PROBLEM TO SOLVE: With pictures left out, output exactly the lines from the line holding "yellow tile G6" through the end of the data, both included.

Object change descriptions:
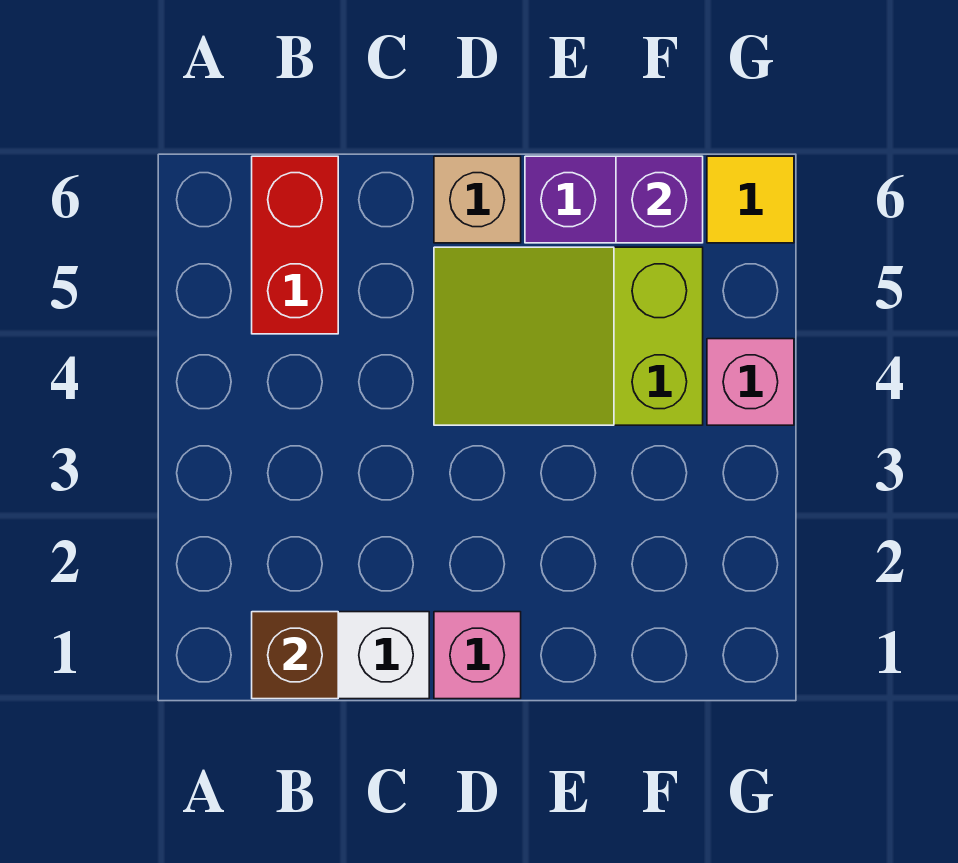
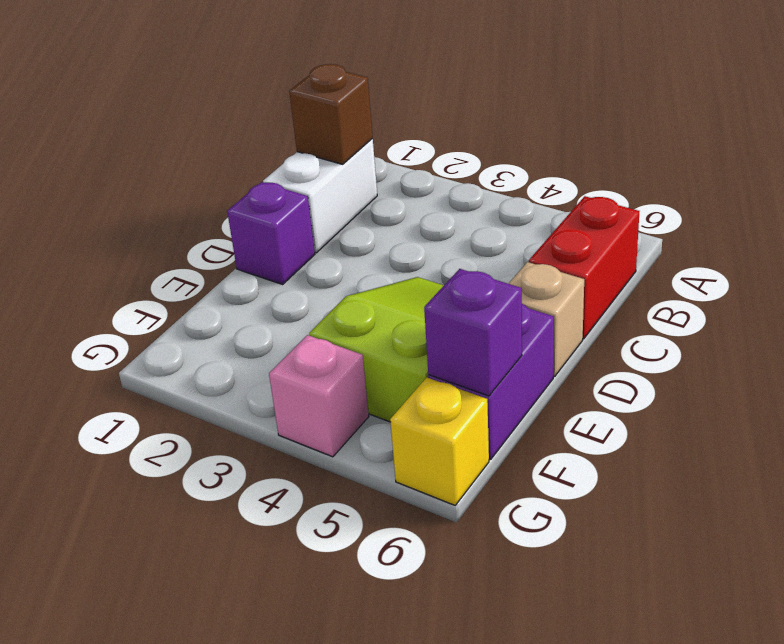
red brick B5:B6 level 1 -> red brick B6:C6 level 1
pink brick D1 level 1 -> purple brick D1 level 1
yellow tile G6 level 1 -> yellow brick G6 level 1

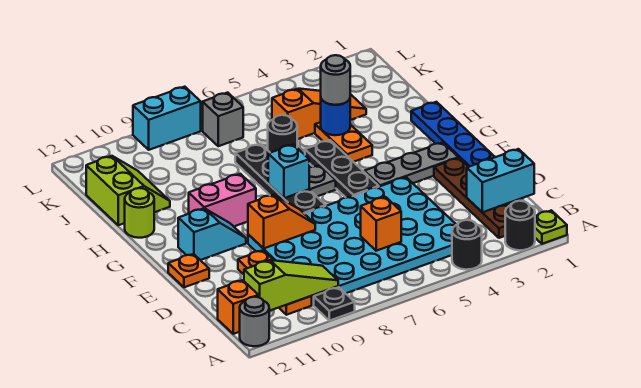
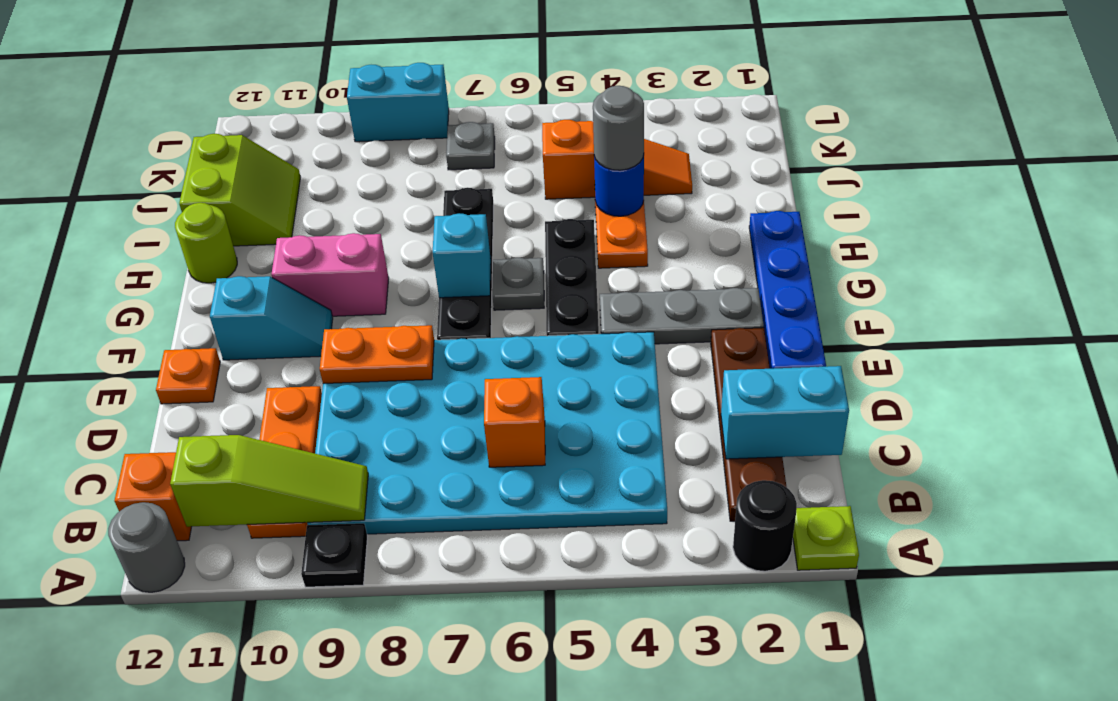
black round brick A4 level 1 -> none
orange slope E8:E9 level 2 top 9 -> orange plate E8:E9 level 2
black round brick I6 level 1 -> none
grey brick K7 level 1 -> grey plate K7 level 1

THE ANSWER:
yellow tile G6 level 1 -> yellow brick G6 level 1

black round brick A4 level 1 -> none
orange slope E8:E9 level 2 top 9 -> orange plate E8:E9 level 2
black round brick I6 level 1 -> none
grey brick K7 level 1 -> grey plate K7 level 1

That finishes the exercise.